__Activity__
The entries below contain a line with "JOY pin SW: RX -> TX" and a line with "LUX pin SCL: D33 -> 3V3". Quote exactly those two lines and all lines between them.
--
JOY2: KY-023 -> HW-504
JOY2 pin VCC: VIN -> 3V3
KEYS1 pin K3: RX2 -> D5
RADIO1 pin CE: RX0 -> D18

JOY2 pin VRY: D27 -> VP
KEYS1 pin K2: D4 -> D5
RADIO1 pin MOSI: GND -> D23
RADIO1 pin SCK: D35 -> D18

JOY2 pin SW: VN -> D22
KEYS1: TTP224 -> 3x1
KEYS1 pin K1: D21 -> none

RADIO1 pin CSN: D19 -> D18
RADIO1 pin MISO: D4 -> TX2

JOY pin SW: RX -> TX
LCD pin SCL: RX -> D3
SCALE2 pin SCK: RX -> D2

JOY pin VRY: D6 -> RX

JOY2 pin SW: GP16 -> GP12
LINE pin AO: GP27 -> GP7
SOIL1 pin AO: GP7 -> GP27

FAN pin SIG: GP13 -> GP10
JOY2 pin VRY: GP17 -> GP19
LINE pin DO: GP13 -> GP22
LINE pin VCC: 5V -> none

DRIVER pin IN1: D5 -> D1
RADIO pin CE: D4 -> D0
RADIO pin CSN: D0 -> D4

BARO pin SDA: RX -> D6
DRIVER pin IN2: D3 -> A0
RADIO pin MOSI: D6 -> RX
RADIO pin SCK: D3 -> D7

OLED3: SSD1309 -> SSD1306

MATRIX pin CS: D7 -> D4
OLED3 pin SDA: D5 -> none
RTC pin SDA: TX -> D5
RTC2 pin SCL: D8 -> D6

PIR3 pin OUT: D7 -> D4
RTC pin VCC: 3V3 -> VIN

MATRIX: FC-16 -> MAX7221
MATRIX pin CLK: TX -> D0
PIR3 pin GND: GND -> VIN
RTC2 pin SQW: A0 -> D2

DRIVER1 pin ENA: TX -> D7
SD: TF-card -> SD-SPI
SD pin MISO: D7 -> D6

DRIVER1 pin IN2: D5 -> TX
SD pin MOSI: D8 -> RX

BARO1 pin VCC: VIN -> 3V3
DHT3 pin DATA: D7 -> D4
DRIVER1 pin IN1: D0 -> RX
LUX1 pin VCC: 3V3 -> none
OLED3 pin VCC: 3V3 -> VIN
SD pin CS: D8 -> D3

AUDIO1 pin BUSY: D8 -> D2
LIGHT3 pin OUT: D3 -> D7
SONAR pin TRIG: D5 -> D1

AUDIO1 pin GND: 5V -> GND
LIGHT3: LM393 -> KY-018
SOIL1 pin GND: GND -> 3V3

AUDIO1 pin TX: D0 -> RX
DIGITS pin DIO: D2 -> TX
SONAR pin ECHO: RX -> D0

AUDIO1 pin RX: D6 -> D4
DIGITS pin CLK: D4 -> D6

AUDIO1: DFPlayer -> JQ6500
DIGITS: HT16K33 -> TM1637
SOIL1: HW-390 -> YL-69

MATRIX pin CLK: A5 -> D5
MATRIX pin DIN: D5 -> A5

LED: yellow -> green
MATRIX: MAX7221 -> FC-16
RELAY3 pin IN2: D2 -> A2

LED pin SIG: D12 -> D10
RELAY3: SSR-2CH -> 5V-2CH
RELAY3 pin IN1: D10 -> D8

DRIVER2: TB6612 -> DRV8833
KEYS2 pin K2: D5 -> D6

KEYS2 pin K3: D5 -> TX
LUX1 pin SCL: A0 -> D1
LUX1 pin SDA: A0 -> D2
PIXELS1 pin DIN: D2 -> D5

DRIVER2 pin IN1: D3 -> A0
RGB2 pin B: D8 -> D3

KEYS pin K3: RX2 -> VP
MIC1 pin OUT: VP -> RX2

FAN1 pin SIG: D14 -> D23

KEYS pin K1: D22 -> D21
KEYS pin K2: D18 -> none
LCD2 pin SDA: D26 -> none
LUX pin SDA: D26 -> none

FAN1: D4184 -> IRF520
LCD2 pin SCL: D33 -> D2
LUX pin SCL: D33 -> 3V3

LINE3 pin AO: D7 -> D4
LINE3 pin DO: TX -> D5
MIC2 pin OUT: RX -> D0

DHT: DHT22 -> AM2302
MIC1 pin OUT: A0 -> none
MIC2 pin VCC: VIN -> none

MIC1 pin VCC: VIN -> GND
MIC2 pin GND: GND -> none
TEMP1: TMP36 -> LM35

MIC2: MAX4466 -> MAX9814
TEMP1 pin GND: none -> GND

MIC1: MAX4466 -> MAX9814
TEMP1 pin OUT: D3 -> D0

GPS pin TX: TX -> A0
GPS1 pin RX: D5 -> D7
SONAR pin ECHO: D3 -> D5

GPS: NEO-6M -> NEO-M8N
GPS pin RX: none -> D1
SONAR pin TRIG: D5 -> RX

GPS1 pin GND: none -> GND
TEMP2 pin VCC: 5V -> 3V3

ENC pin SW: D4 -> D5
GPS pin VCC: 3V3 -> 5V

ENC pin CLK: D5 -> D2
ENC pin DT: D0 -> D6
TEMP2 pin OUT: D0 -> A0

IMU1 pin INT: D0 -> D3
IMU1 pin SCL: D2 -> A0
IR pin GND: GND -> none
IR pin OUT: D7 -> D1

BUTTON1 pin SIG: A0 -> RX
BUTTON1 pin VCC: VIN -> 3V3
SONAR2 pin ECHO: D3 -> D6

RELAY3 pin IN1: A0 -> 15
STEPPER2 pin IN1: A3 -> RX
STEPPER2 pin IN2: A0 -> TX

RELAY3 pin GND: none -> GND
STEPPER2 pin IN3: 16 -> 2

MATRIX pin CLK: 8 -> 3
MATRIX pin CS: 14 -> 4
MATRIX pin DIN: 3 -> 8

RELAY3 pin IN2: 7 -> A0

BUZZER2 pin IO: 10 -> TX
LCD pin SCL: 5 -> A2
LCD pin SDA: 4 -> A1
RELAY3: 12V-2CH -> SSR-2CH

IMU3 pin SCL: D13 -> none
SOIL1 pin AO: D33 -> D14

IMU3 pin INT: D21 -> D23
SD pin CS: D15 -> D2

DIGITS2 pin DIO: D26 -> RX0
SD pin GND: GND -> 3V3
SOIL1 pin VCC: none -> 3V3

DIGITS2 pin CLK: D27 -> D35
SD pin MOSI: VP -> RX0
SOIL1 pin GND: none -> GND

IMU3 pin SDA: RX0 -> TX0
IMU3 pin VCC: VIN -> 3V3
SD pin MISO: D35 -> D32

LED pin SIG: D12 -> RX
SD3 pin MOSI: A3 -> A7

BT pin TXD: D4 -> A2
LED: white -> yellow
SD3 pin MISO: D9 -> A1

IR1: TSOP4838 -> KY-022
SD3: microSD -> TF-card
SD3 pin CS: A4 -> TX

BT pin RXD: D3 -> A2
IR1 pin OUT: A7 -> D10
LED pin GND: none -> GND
--
__Expected output__
JOY pin SW: RX -> TX
LCD pin SCL: RX -> D3
SCALE2 pin SCK: RX -> D2

JOY pin VRY: D6 -> RX

JOY2 pin SW: GP16 -> GP12
LINE pin AO: GP27 -> GP7
SOIL1 pin AO: GP7 -> GP27

FAN pin SIG: GP13 -> GP10
JOY2 pin VRY: GP17 -> GP19
LINE pin DO: GP13 -> GP22
LINE pin VCC: 5V -> none

DRIVER pin IN1: D5 -> D1
RADIO pin CE: D4 -> D0
RADIO pin CSN: D0 -> D4

BARO pin SDA: RX -> D6
DRIVER pin IN2: D3 -> A0
RADIO pin MOSI: D6 -> RX
RADIO pin SCK: D3 -> D7

OLED3: SSD1309 -> SSD1306

MATRIX pin CS: D7 -> D4
OLED3 pin SDA: D5 -> none
RTC pin SDA: TX -> D5
RTC2 pin SCL: D8 -> D6

PIR3 pin OUT: D7 -> D4
RTC pin VCC: 3V3 -> VIN

MATRIX: FC-16 -> MAX7221
MATRIX pin CLK: TX -> D0
PIR3 pin GND: GND -> VIN
RTC2 pin SQW: A0 -> D2

DRIVER1 pin ENA: TX -> D7
SD: TF-card -> SD-SPI
SD pin MISO: D7 -> D6

DRIVER1 pin IN2: D5 -> TX
SD pin MOSI: D8 -> RX

BARO1 pin VCC: VIN -> 3V3
DHT3 pin DATA: D7 -> D4
DRIVER1 pin IN1: D0 -> RX
LUX1 pin VCC: 3V3 -> none
OLED3 pin VCC: 3V3 -> VIN
SD pin CS: D8 -> D3

AUDIO1 pin BUSY: D8 -> D2
LIGHT3 pin OUT: D3 -> D7
SONAR pin TRIG: D5 -> D1

AUDIO1 pin GND: 5V -> GND
LIGHT3: LM393 -> KY-018
SOIL1 pin GND: GND -> 3V3

AUDIO1 pin TX: D0 -> RX
DIGITS pin DIO: D2 -> TX
SONAR pin ECHO: RX -> D0

AUDIO1 pin RX: D6 -> D4
DIGITS pin CLK: D4 -> D6

AUDIO1: DFPlayer -> JQ6500
DIGITS: HT16K33 -> TM1637
SOIL1: HW-390 -> YL-69

MATRIX pin CLK: A5 -> D5
MATRIX pin DIN: D5 -> A5

LED: yellow -> green
MATRIX: MAX7221 -> FC-16
RELAY3 pin IN2: D2 -> A2

LED pin SIG: D12 -> D10
RELAY3: SSR-2CH -> 5V-2CH
RELAY3 pin IN1: D10 -> D8

DRIVER2: TB6612 -> DRV8833
KEYS2 pin K2: D5 -> D6

KEYS2 pin K3: D5 -> TX
LUX1 pin SCL: A0 -> D1
LUX1 pin SDA: A0 -> D2
PIXELS1 pin DIN: D2 -> D5

DRIVER2 pin IN1: D3 -> A0
RGB2 pin B: D8 -> D3

KEYS pin K3: RX2 -> VP
MIC1 pin OUT: VP -> RX2

FAN1 pin SIG: D14 -> D23

KEYS pin K1: D22 -> D21
KEYS pin K2: D18 -> none
LCD2 pin SDA: D26 -> none
LUX pin SDA: D26 -> none

FAN1: D4184 -> IRF520
LCD2 pin SCL: D33 -> D2
LUX pin SCL: D33 -> 3V3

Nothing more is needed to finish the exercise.